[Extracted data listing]
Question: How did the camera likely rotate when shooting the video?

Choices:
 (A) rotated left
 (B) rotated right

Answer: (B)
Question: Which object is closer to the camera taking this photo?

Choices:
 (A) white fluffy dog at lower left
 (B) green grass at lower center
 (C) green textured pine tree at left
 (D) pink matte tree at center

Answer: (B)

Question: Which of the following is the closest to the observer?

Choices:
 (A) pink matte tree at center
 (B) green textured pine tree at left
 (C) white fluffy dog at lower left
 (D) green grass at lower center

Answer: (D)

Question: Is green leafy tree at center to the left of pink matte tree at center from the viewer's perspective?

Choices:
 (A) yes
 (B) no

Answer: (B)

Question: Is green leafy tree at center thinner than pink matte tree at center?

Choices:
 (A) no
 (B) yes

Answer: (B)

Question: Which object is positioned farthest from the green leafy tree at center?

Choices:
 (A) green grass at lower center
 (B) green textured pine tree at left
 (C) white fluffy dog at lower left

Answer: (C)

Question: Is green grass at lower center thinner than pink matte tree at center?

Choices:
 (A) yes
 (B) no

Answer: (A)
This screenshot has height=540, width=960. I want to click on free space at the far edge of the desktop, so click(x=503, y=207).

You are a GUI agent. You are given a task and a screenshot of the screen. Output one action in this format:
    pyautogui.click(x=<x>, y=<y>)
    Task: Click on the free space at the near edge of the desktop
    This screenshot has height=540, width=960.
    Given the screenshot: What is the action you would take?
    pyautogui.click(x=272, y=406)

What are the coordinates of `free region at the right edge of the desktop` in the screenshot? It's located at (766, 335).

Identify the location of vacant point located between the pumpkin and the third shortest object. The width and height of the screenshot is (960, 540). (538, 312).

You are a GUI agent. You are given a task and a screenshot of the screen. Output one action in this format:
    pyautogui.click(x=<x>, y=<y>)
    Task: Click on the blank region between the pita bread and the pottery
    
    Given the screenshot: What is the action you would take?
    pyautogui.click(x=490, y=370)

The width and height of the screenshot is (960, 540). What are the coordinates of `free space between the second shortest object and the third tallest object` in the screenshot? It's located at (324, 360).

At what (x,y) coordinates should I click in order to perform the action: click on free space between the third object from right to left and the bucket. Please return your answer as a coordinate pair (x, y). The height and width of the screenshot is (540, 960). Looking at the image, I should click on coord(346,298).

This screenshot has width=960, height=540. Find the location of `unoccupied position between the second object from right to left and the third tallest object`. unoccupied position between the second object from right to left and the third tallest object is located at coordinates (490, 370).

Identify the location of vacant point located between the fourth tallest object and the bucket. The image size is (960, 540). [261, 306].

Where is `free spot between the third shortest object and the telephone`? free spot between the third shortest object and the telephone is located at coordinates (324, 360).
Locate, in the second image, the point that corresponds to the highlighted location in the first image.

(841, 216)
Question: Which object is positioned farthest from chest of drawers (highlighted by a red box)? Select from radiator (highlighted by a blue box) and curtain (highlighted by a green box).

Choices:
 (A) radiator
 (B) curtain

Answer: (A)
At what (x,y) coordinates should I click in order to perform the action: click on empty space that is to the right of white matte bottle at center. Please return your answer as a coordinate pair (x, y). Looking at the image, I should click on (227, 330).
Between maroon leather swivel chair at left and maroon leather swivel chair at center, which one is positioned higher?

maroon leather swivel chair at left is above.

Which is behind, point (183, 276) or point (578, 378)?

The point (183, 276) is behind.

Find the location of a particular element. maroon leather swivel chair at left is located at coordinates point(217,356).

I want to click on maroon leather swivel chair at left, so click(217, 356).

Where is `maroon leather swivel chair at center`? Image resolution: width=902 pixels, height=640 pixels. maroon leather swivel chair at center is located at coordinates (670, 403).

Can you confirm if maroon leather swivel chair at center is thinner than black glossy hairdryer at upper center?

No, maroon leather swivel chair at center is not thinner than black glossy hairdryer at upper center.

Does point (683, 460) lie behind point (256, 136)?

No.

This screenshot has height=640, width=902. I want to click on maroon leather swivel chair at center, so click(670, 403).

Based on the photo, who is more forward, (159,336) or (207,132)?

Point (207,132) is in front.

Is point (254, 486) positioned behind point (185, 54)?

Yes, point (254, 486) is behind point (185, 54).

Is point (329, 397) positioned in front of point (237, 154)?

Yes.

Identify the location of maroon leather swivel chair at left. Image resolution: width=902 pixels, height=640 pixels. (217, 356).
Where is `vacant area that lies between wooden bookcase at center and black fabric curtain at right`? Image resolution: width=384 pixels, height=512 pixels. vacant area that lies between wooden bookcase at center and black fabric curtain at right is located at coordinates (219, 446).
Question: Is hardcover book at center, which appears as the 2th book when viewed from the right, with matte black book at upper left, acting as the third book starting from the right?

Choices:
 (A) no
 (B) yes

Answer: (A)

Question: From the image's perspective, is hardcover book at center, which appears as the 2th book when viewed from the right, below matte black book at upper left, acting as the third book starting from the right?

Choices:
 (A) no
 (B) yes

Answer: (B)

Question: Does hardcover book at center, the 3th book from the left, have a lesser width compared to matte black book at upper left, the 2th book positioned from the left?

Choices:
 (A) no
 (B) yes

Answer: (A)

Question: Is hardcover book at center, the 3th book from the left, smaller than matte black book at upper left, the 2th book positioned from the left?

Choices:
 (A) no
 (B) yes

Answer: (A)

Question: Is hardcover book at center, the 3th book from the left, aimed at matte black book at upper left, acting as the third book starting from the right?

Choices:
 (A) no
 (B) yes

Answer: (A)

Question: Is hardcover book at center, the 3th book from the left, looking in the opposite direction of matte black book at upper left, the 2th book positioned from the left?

▸ Your instructions
Please put every line of the listing above into a JSON list of strings, one string per line, leaving out blank lines.

▸ Worked answer
[
  "Question: How did the camera likely rotate when shooting the video?",
  "Choices:",
  " (A) rotated left",
  " (B) rotated right",
  "Answer: (B)",
  "Question: Which object is closer to the camera taking this photo?",
  "Choices:",
  " (A) white fluffy dog at lower left",
  " (B) green grass at lower center",
  " (C) green textured pine tree at left",
  " (D) pink matte tree at center",
  "Answer: (B)",
  "Question: Which of the following is the closest to the observer?",
  "Choices:",
  " (A) pink matte tree at center",
  " (B) green textured pine tree at left",
  " (C) white fluffy dog at lower left",
  " (D) green grass at lower center",
  "Answer: (D)",
  "Question: Is green leafy tree at center to the left of pink matte tree at center from the viewer's perspective?",
  "Choices:",
  " (A) yes",
  " (B) no",
  "Answer: (B)",
  "Question: Is green leafy tree at center thinner than pink matte tree at center?",
  "Choices:",
  " (A) no",
  " (B) yes",
  "Answer: (B)",
  "Question: Which object is positioned farthest from the green leafy tree at center?",
  "Choices:",
  " (A) green grass at lower center",
  " (B) green textured pine tree at left",
  " (C) white fluffy dog at lower left",
  "Answer: (C)",
  "Question: Is green grass at lower center thinner than pink matte tree at center?",
  "Choices:",
  " (A) yes",
  " (B) no",
  "Answer: (A)",
  "This screenshot has height=540, width=960. I want to click on free space at the far edge of the desktop, so click(x=503, y=207).",
  "You are a GUI agent. You are given a task and a screenshot of the screen. Output one action in this format:",
  "    pyautogui.click(x=<x>, y=<y>)",
  "    Task: Click on the free space at the near edge of the desktop",
  "    This screenshot has height=540, width=960.",
  "    Given the screenshot: What is the action you would take?",
  "    pyautogui.click(x=272, y=406)",
  "What are the coordinates of `free region at the right edge of the desktop` in the screenshot? It's located at (766, 335).",
  "Identify the location of vacant point located between the pumpkin and the third shortest object. The width and height of the screenshot is (960, 540). (538, 312).",
  "You are a GUI agent. You are given a task and a screenshot of the screen. Output one action in this format:",
  "    pyautogui.click(x=<x>, y=<y>)",
  "    Task: Click on the blank region between the pita bread and the pottery",
  "    Given the screenshot: What is the action you would take?",
  "    pyautogui.click(x=490, y=370)",
  "The width and height of the screenshot is (960, 540). What are the coordinates of `free space between the second shortest object and the third tallest object` in the screenshot? It's located at (324, 360).",
  "At what (x,y) coordinates should I click in order to perform the action: click on free space between the third object from right to left and the bucket. Please return your answer as a coordinate pair (x, y). The height and width of the screenshot is (540, 960). Looking at the image, I should click on coord(346,298).",
  "This screenshot has width=960, height=540. Find the location of `unoccupied position between the second object from right to left and the third tallest object`. unoccupied position between the second object from right to left and the third tallest object is located at coordinates (490, 370).",
  "Identify the location of vacant point located between the fourth tallest object and the bucket. The image size is (960, 540). [261, 306].",
  "Where is `free spot between the third shortest object and the telephone`? free spot between the third shortest object and the telephone is located at coordinates (324, 360).",
  "Locate, in the second image, the point that corresponds to the highlighted location in the first image.",
  "(841, 216)",
  "Question: Which object is positioned farthest from chest of drawers (highlighted by a red box)? Select from radiator (highlighted by a blue box) and curtain (highlighted by a green box).",
  "Choices:",
  " (A) radiator",
  " (B) curtain",
  "Answer: (A)",
  "At what (x,y) coordinates should I click in order to perform the action: click on empty space that is to the right of white matte bottle at center. Please return your answer as a coordinate pair (x, y). Looking at the image, I should click on (227, 330).",
  "Between maroon leather swivel chair at left and maroon leather swivel chair at center, which one is positioned higher?",
  "maroon leather swivel chair at left is above.",
  "Which is behind, point (183, 276) or point (578, 378)?",
  "The point (183, 276) is behind.",
  "Find the location of a particular element. maroon leather swivel chair at left is located at coordinates point(217,356).",
  "I want to click on maroon leather swivel chair at left, so click(217, 356).",
  "Where is `maroon leather swivel chair at center`? Image resolution: width=902 pixels, height=640 pixels. maroon leather swivel chair at center is located at coordinates (670, 403).",
  "Can you confirm if maroon leather swivel chair at center is thinner than black glossy hairdryer at upper center?",
  "No, maroon leather swivel chair at center is not thinner than black glossy hairdryer at upper center.",
  "Does point (683, 460) lie behind point (256, 136)?",
  "No.",
  "This screenshot has height=640, width=902. I want to click on maroon leather swivel chair at center, so click(670, 403).",
  "Based on the photo, who is more forward, (159,336) or (207,132)?",
  "Point (207,132) is in front.",
  "Is point (254, 486) positioned behind point (185, 54)?",
  "Yes, point (254, 486) is behind point (185, 54).",
  "Is point (329, 397) positioned in front of point (237, 154)?",
  "Yes.",
  "Identify the location of maroon leather swivel chair at left. Image resolution: width=902 pixels, height=640 pixels. (217, 356).",
  "Where is `vacant area that lies between wooden bookcase at center and black fabric curtain at right`? Image resolution: width=384 pixels, height=512 pixels. vacant area that lies between wooden bookcase at center and black fabric curtain at right is located at coordinates (219, 446).",
  "Question: Is hardcover book at center, which appears as the 2th book when viewed from the right, with matte black book at upper left, acting as the third book starting from the right?",
  "Choices:",
  " (A) no",
  " (B) yes",
  "Answer: (A)",
  "Question: From the image's perspective, is hardcover book at center, which appears as the 2th book when viewed from the right, below matte black book at upper left, acting as the third book starting from the right?",
  "Choices:",
  " (A) no",
  " (B) yes",
  "Answer: (B)",
  "Question: Does hardcover book at center, the 3th book from the left, have a lesser width compared to matte black book at upper left, the 2th book positioned from the left?",
  "Choices:",
  " (A) no",
  " (B) yes",
  "Answer: (A)",
  "Question: Is hardcover book at center, the 3th book from the left, smaller than matte black book at upper left, the 2th book positioned from the left?",
  "Choices:",
  " (A) no",
  " (B) yes",
  "Answer: (A)",
  "Question: Is hardcover book at center, the 3th book from the left, aimed at matte black book at upper left, acting as the third book starting from the right?",
  "Choices:",
  " (A) no",
  " (B) yes",
  "Answer: (A)",
  "Question: Is hardcover book at center, the 3th book from the left, looking in the opposite direction of matte black book at upper left, the 2th book positioned from the left?"
]